_Problem to solve_
Your answer must repeat all of the entries word for word, without any images.

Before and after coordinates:
--*--

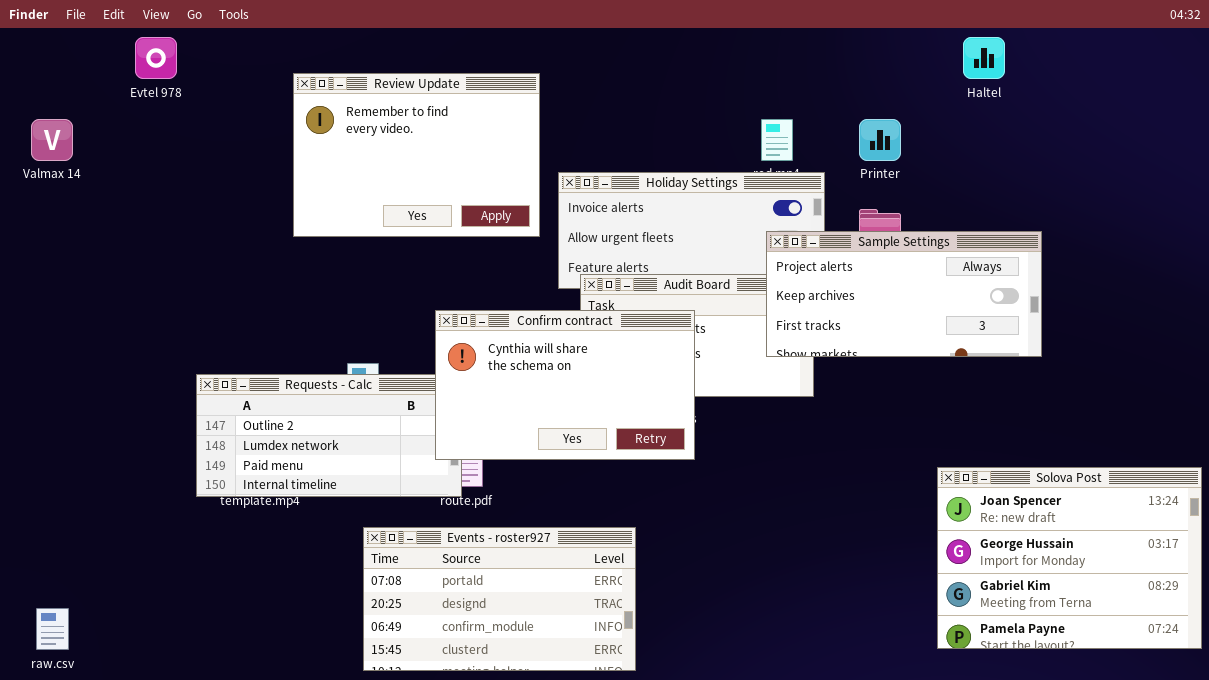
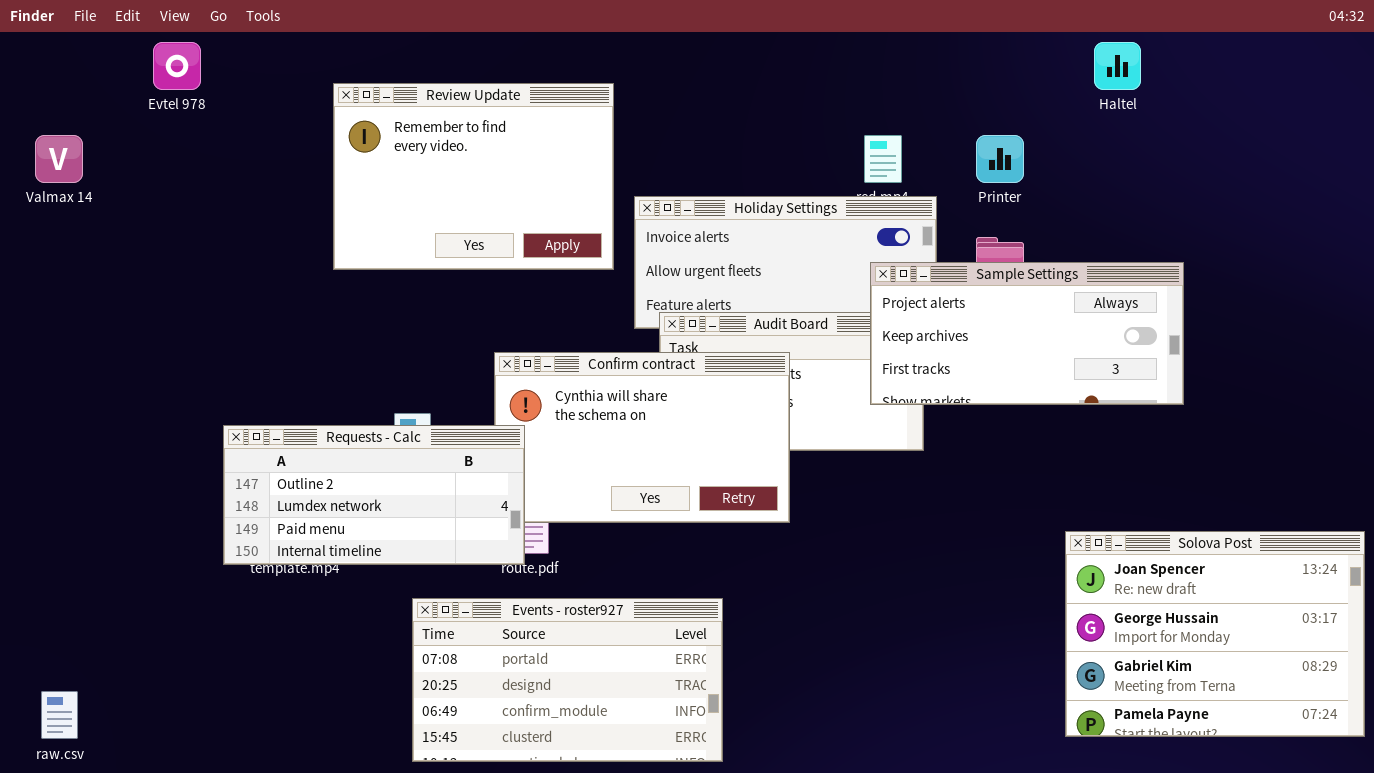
Requests - Calc: [196,374,462,497] -> [223,425,525,565], raised

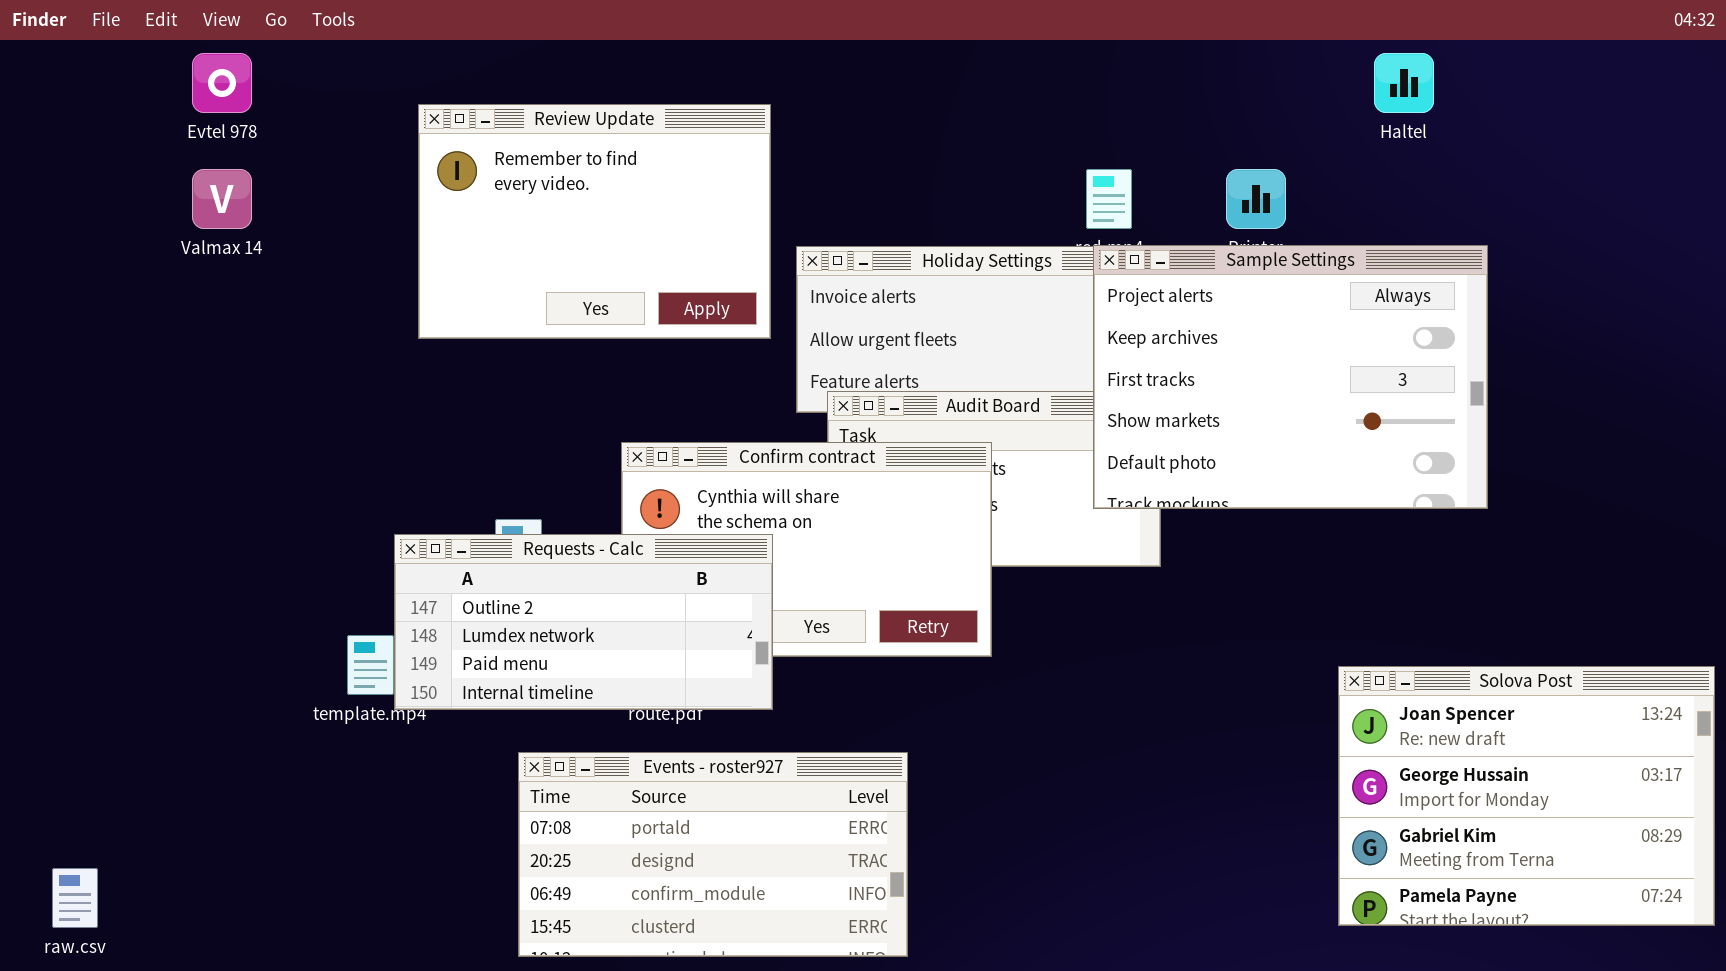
Valmax 14: [35,135,83,183] -> [192,169,252,229], moved
Sample Settings: [870,262,1184,405] -> [1093,245,1488,509], resized
Requests - Calc: [223,425,525,565] -> [394,534,773,710], moved

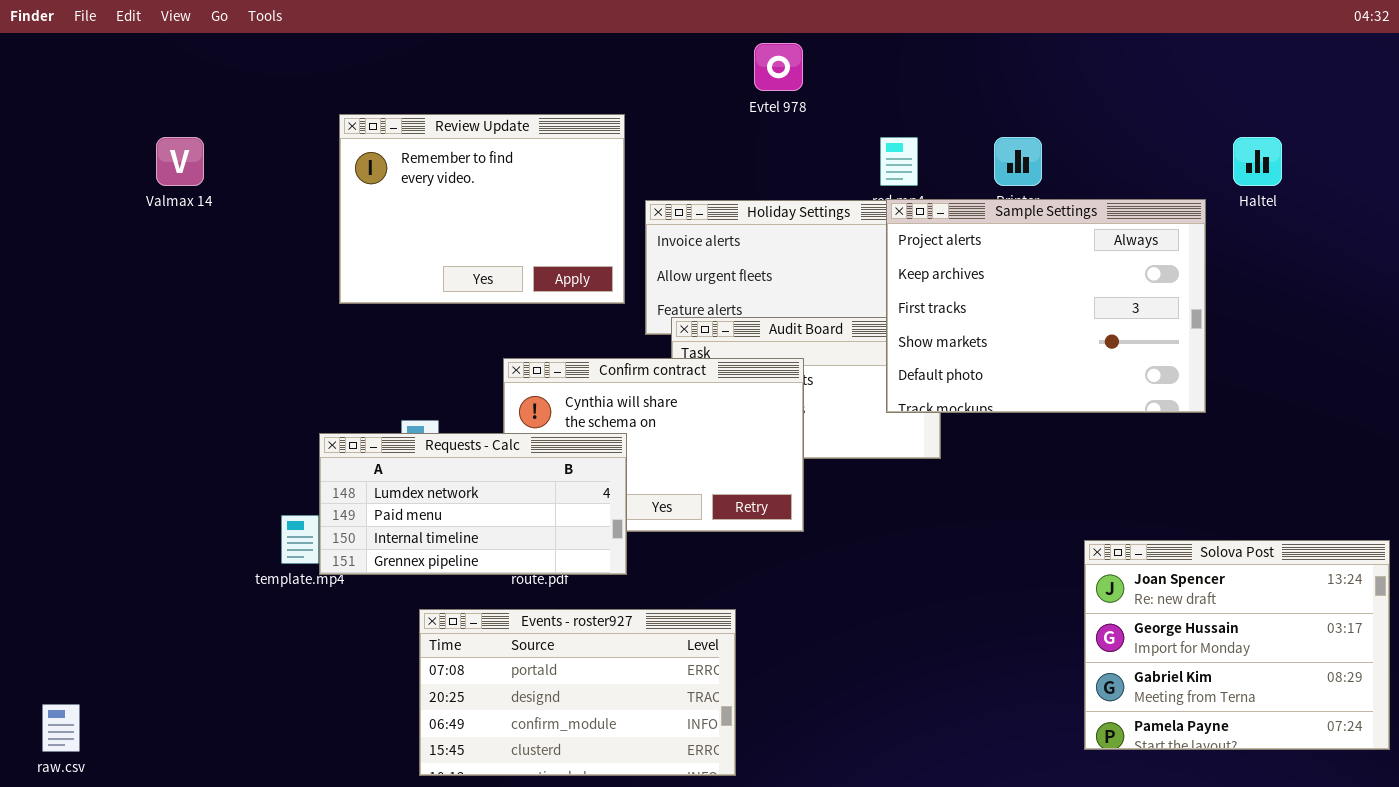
Evtel 978: [192,53,252,113] -> [754,43,803,91], moved
Haltel: [1374,53,1434,113] -> [1233,137,1282,186], moved
Review Update: [418,104,771,339] -> [339,114,625,304], moved
Requests - Calc: [394,534,773,710] -> [319,433,627,575], scrolled down 1 row

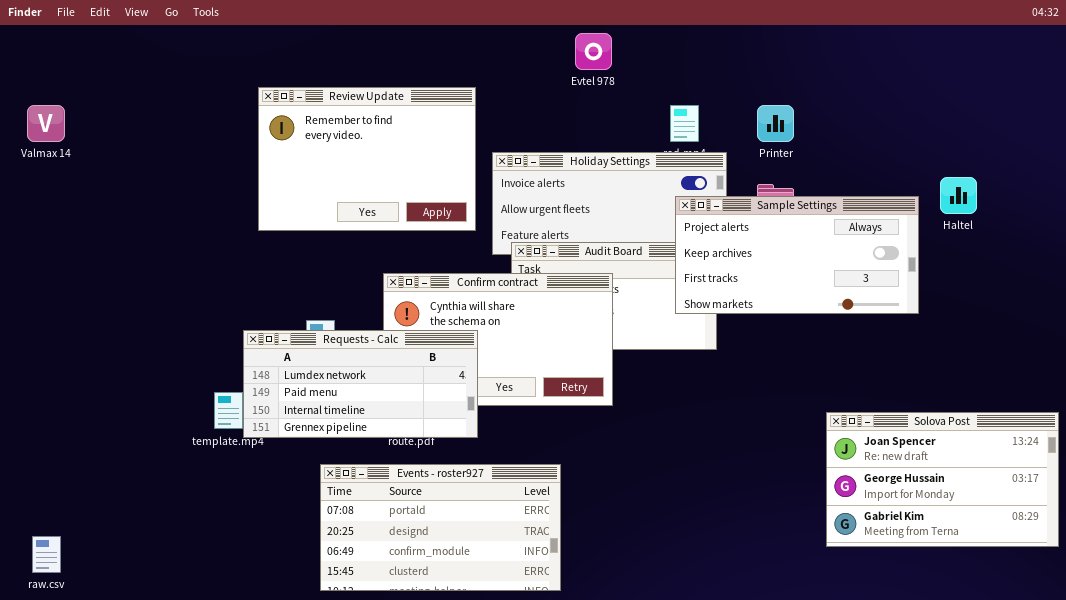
Valmax 14: [156,137,204,186] -> [27,105,65,142], moved
Haltel: [1233,137,1282,186] -> [940,177,977,214], moved
Sample Settings: [886,199,1206,413] -> [675,196,919,314], resized
Solova Post: [1084,540,1390,750] -> [826,412,1059,547], resized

--*--

_Result for this exercise_
Requests - Calc: [196,374,462,497] -> [223,425,525,565], raised

Valmax 14: [35,135,83,183] -> [192,169,252,229], moved
Sample Settings: [870,262,1184,405] -> [1093,245,1488,509], resized
Requests - Calc: [223,425,525,565] -> [394,534,773,710], moved

Evtel 978: [192,53,252,113] -> [754,43,803,91], moved
Haltel: [1374,53,1434,113] -> [1233,137,1282,186], moved
Review Update: [418,104,771,339] -> [339,114,625,304], moved
Requests - Calc: [394,534,773,710] -> [319,433,627,575], scrolled down 1 row

Valmax 14: [156,137,204,186] -> [27,105,65,142], moved
Haltel: [1233,137,1282,186] -> [940,177,977,214], moved
Sample Settings: [886,199,1206,413] -> [675,196,919,314], resized
Solova Post: [1084,540,1390,750] -> [826,412,1059,547], resized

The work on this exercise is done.